## [About this task]
Give back the whole listing word for word and skip each picture.

## [Exercise data]
····················

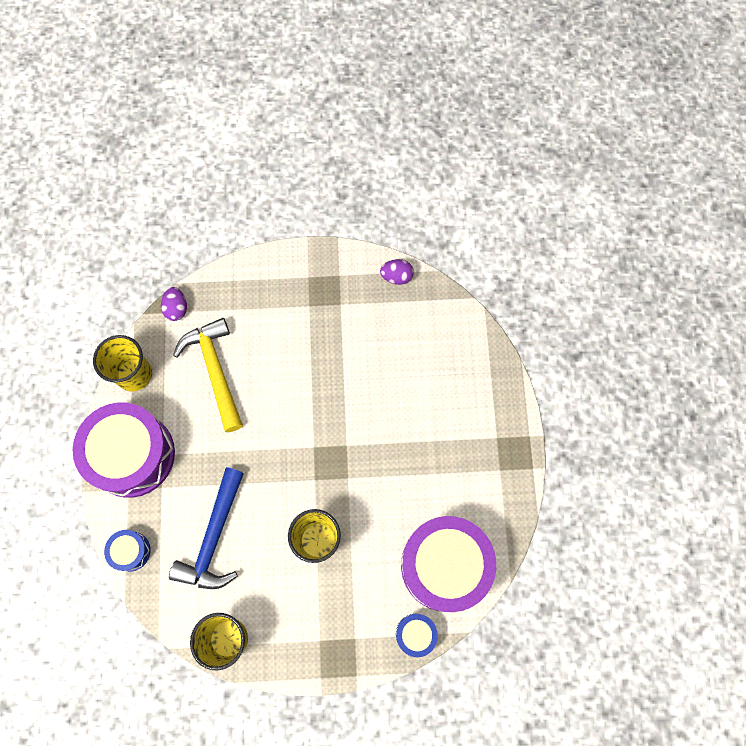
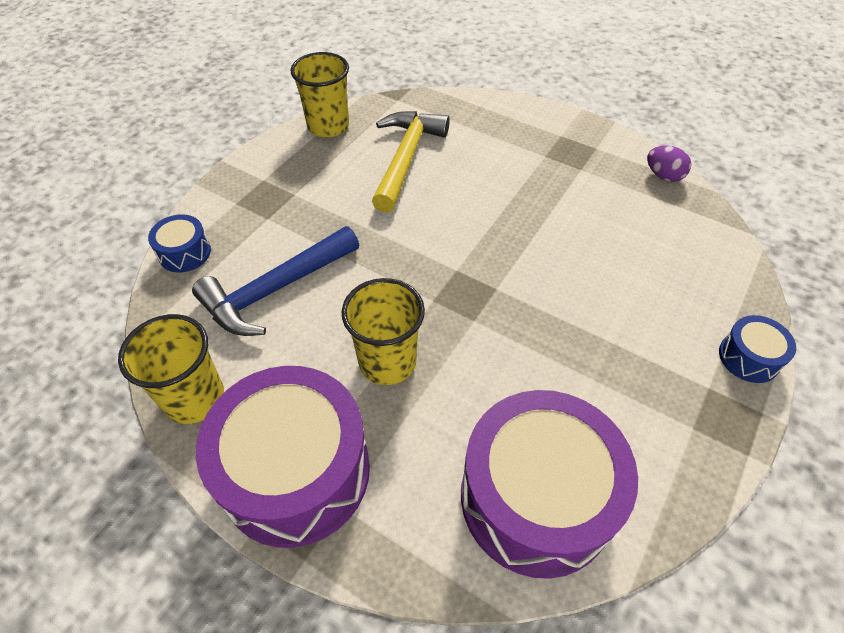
camera: 35 degrees right, 20 degrees down
(132, 455) = (267, 180): purple drum -> purple drum (296, 471)
(176, 308) = (410, 102): purple egg -> none
(415, 634) = (430, 563): blue drum -> blue drum (749, 357)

····················

## [Response to the exercise]
camera: 35 degrees right, 20 degrees down
(132, 455) = (267, 180): purple drum -> purple drum (296, 471)
(176, 308) = (410, 102): purple egg -> none
(415, 634) = (430, 563): blue drum -> blue drum (749, 357)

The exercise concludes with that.